[Records contained in a dataset]

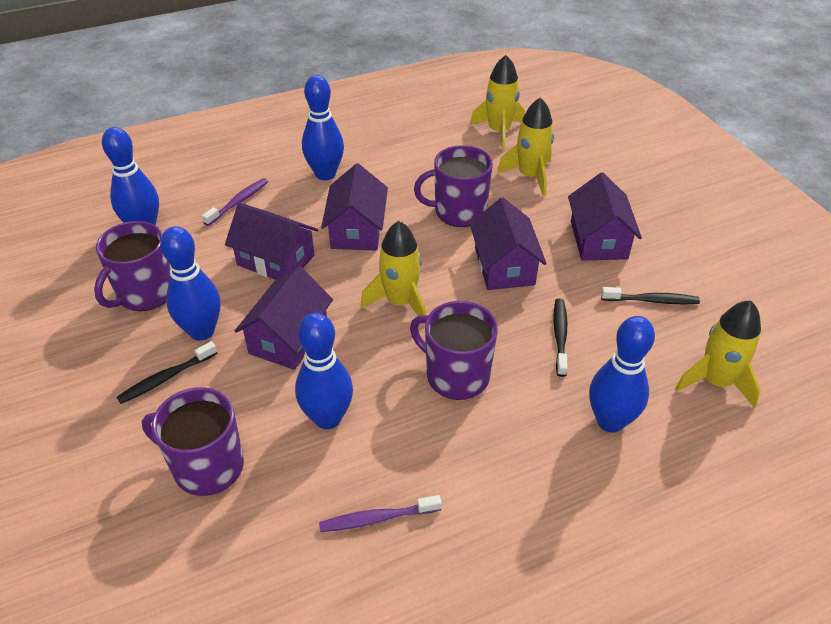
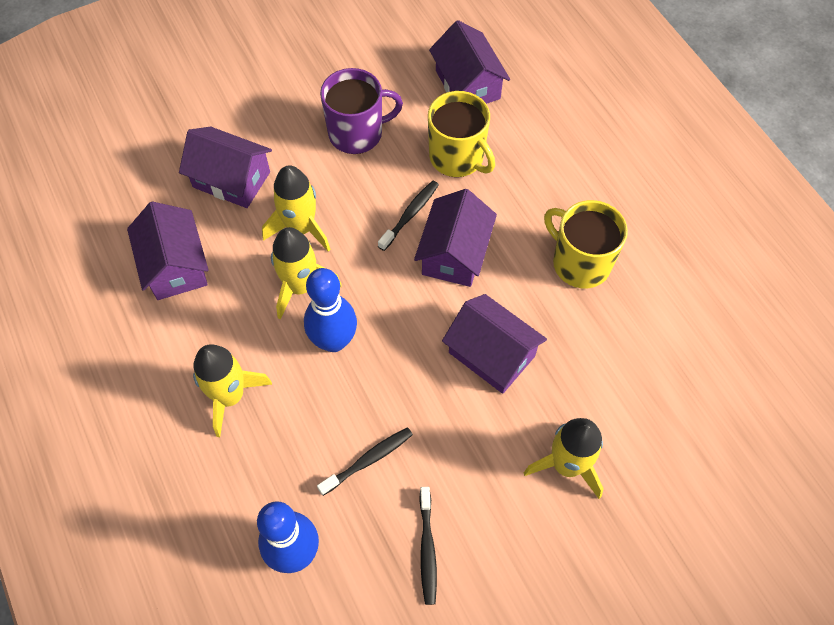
blue bowling pin: 5 -> 2
purple mug: 4 -> 1
purple toothbrush: 2 -> 0
yellow mug: 0 -> 2

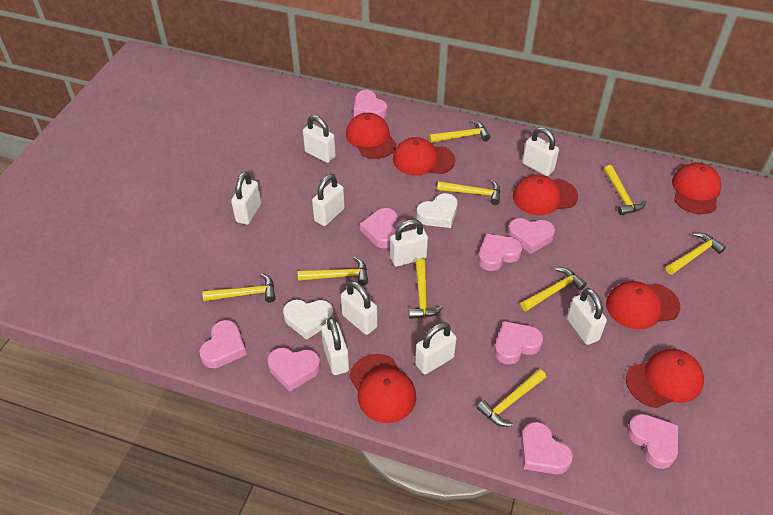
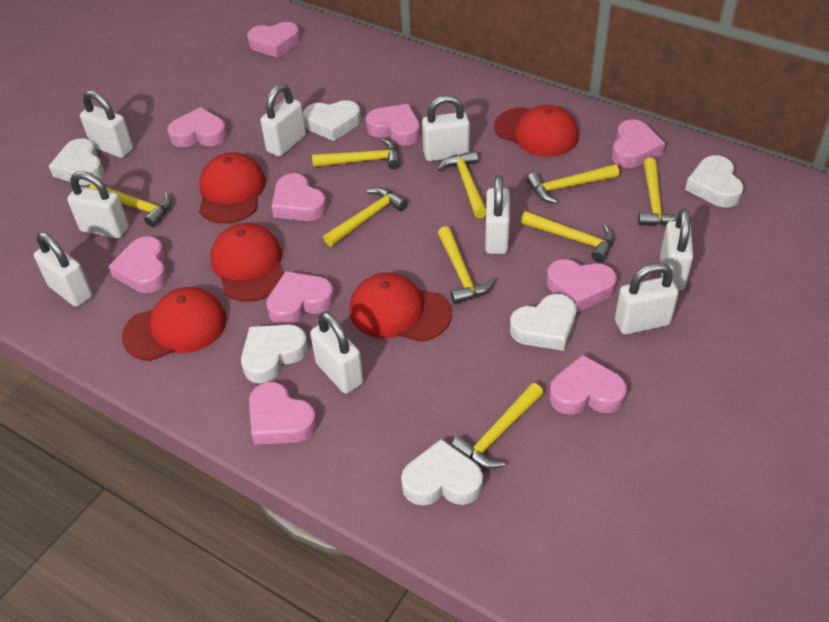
pink heart: 9 -> 10
red cap: 7 -> 5
white heart: 2 -> 6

* [Exercise]:
Please write out all of the data verbatim, with no pictures in the copy.

* [Answer below]:
blue bowling pin: 5 -> 2
purple mug: 4 -> 1
purple toothbrush: 2 -> 0
yellow mug: 0 -> 2

pink heart: 9 -> 10
red cap: 7 -> 5
white heart: 2 -> 6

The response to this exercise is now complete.